[TASK OBJECTIVE]: Can you rewrite the material below, from its start through the line containing "dictionaries is located", as a two-column CSV with the headers request and answer, one row per text and its answer? Put each field in quotation marks and turn any line breaks into spaces.

Interface element records:

______________________________

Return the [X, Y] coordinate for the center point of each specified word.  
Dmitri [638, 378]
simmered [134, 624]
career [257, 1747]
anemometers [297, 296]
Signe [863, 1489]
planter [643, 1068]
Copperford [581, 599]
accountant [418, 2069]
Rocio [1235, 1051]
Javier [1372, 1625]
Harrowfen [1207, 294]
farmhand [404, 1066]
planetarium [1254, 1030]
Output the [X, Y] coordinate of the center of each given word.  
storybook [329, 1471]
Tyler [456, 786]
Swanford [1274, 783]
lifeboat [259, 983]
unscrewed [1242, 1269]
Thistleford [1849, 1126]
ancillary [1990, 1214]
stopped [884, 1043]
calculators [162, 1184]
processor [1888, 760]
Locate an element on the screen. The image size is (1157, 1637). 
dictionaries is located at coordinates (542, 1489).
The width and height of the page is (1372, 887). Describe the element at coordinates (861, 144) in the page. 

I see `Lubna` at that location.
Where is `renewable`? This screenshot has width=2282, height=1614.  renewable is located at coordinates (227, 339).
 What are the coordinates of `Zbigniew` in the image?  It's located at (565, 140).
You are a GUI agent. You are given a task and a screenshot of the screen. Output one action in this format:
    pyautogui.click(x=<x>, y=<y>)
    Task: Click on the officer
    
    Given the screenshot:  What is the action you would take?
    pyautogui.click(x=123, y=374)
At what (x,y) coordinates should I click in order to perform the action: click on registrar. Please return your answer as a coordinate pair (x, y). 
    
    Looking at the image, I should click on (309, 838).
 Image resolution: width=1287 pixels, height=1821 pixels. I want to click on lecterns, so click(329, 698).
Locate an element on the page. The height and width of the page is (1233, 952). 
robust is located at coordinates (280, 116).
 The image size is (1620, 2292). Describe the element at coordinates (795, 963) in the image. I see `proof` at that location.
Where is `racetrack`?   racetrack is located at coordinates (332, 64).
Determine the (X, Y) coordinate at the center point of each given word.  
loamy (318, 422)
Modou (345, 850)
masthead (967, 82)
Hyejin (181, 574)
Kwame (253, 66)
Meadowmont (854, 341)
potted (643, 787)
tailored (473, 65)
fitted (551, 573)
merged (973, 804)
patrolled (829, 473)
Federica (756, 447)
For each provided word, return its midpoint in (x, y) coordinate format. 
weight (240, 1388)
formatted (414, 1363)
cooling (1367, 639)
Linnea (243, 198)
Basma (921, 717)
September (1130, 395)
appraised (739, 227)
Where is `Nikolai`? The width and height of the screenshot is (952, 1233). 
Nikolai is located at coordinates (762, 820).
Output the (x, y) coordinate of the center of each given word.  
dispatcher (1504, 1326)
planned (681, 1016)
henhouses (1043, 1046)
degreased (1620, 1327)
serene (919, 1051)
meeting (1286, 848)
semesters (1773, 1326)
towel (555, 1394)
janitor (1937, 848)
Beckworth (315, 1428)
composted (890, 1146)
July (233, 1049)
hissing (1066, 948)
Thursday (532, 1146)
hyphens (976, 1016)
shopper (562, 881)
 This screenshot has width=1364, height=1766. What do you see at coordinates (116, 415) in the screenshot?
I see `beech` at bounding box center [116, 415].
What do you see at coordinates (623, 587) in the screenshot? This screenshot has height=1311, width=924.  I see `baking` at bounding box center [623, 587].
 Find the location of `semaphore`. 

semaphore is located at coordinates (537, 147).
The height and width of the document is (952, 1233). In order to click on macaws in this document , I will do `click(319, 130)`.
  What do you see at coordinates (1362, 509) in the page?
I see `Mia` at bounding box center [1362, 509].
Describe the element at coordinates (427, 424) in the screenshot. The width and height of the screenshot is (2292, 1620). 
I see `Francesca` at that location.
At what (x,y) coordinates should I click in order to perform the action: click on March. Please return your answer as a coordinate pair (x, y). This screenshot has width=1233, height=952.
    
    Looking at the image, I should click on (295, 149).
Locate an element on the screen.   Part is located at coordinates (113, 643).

______________________________

[ANSWER]:
request,answer
"Return the [X, Y] coordinate for the center point of each specified word. Dmitri","[638, 378]"
"simmered","[134, 624]"
"career","[257, 1747]"
"anemometers","[297, 296]"
"Signe","[863, 1489]"
"planter","[643, 1068]"
"Copperford","[581, 599]"
"accountant","[418, 2069]"
"Rocio","[1235, 1051]"
"Javier","[1372, 1625]"
"Harrowfen","[1207, 294]"
"farmhand","[404, 1066]"
"planetarium","[1254, 1030]"
"Output the [X, Y] coordinate of the center of each given word. storybook","[329, 1471]"
"Tyler","[456, 786]"
"Swanford","[1274, 783]"
"lifeboat","[259, 983]"
"unscrewed","[1242, 1269]"
"Thistleford","[1849, 1126]"
"ancillary","[1990, 1214]"
"stopped","[884, 1043]"
"calculators","[162, 1184]"
"processor","[1888, 760]"
"Locate an element on the screen. The image size is (1157, 1637).","dictionaries is located at coordinates (542, 1489)."